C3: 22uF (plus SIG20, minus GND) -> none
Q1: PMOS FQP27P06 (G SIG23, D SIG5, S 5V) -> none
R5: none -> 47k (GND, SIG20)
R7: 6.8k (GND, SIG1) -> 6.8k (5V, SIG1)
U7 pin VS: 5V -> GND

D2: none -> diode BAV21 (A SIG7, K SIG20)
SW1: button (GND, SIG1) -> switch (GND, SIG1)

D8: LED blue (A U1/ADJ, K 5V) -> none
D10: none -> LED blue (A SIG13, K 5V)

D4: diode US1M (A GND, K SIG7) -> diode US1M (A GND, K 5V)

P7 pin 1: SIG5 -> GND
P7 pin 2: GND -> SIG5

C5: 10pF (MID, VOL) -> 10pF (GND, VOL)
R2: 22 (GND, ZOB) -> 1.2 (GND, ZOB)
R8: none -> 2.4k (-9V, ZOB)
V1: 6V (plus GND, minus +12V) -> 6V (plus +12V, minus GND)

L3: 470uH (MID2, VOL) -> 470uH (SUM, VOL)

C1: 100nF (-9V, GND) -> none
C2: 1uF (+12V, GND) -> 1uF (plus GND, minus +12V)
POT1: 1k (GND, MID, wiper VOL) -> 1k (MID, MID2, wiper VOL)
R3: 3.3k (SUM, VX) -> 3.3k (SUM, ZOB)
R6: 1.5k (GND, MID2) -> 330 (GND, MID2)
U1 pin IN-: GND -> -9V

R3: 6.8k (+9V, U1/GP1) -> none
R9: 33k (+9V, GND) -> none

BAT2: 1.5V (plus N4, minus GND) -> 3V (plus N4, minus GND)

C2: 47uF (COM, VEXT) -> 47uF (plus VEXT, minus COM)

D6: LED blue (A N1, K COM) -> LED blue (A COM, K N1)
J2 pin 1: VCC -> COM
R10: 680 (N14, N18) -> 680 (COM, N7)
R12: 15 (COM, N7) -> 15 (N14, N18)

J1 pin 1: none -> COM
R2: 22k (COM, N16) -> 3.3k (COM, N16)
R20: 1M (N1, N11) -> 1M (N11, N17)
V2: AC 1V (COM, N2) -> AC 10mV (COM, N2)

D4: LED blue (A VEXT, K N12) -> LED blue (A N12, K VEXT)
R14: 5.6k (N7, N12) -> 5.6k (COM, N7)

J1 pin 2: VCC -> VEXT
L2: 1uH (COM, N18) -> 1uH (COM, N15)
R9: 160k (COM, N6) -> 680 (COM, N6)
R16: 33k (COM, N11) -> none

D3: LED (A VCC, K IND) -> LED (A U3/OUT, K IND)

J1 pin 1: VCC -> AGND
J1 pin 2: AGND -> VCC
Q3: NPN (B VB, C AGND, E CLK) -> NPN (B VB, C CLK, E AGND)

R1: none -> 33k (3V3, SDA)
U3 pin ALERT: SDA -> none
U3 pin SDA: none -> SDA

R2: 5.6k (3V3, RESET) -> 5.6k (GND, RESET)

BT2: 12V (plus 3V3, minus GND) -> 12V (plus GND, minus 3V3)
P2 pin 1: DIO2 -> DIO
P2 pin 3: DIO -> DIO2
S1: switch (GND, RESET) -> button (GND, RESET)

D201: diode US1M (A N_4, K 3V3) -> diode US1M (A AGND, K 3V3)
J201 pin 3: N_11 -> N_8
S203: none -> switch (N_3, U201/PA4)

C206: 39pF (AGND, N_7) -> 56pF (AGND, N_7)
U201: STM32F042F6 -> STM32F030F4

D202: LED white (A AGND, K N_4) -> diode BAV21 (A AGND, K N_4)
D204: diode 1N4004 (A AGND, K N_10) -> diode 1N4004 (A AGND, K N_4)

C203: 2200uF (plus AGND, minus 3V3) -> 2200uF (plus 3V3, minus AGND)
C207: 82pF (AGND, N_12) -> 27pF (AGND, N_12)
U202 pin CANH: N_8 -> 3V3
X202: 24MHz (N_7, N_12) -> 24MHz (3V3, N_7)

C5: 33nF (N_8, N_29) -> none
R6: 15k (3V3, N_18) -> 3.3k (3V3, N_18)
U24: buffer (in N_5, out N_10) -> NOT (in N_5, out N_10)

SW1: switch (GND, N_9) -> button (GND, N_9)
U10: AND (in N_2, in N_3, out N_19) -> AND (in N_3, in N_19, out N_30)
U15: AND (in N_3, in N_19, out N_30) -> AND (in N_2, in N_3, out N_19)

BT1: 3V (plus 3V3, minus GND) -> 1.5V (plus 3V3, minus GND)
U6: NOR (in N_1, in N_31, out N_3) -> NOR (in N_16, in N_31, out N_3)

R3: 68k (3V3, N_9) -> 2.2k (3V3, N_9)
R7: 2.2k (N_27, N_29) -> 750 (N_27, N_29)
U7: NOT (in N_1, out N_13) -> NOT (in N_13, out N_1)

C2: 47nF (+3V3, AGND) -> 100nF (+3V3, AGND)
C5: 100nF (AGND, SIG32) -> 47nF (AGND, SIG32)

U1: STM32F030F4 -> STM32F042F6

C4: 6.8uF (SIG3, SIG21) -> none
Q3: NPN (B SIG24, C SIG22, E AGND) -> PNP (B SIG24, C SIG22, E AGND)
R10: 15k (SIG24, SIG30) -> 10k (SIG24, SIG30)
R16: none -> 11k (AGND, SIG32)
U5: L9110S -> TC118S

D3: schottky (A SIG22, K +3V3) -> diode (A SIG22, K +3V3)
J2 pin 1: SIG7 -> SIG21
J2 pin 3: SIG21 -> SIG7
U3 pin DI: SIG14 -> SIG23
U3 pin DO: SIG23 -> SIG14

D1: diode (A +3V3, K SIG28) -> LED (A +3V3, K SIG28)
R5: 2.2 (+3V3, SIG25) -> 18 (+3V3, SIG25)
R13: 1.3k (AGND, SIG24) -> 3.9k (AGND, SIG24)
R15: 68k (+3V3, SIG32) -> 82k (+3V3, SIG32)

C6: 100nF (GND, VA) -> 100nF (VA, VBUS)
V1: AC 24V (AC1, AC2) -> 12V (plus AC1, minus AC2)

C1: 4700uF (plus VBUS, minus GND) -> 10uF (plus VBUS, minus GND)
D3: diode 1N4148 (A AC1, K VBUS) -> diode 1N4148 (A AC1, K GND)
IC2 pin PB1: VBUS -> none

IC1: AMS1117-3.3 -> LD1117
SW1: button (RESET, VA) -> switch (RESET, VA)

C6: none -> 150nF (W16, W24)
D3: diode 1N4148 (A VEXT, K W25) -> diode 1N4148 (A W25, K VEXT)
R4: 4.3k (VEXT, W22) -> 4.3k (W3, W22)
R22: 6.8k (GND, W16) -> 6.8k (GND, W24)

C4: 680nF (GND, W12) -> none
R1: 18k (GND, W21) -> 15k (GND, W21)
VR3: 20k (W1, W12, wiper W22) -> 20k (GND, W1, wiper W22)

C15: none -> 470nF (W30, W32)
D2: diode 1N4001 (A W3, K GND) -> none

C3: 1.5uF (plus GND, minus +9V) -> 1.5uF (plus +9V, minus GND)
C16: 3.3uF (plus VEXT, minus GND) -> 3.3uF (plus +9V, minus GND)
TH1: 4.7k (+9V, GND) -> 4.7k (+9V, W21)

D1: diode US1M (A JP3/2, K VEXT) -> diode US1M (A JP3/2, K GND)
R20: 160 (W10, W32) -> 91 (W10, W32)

— Required action —
Filter by the word "button": copy every line of the data that holds it.

— Completed exercise —
SW1: button (GND, SIG1) -> switch (GND, SIG1)
S1: switch (GND, RESET) -> button (GND, RESET)
SW1: switch (GND, N_9) -> button (GND, N_9)
SW1: button (RESET, VA) -> switch (RESET, VA)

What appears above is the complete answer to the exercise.